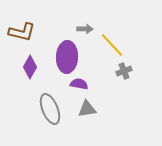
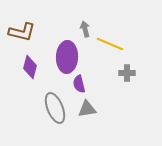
gray arrow: rotated 105 degrees counterclockwise
yellow line: moved 2 px left, 1 px up; rotated 24 degrees counterclockwise
purple diamond: rotated 15 degrees counterclockwise
gray cross: moved 3 px right, 2 px down; rotated 21 degrees clockwise
purple semicircle: rotated 114 degrees counterclockwise
gray ellipse: moved 5 px right, 1 px up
******************************
▶ _Problem_
Leave out the pictures and return every record word for word.

▶ _Task result_
gray arrow: rotated 105 degrees counterclockwise
yellow line: moved 2 px left, 1 px up; rotated 24 degrees counterclockwise
purple diamond: rotated 15 degrees counterclockwise
gray cross: moved 3 px right, 2 px down; rotated 21 degrees clockwise
purple semicircle: rotated 114 degrees counterclockwise
gray ellipse: moved 5 px right, 1 px up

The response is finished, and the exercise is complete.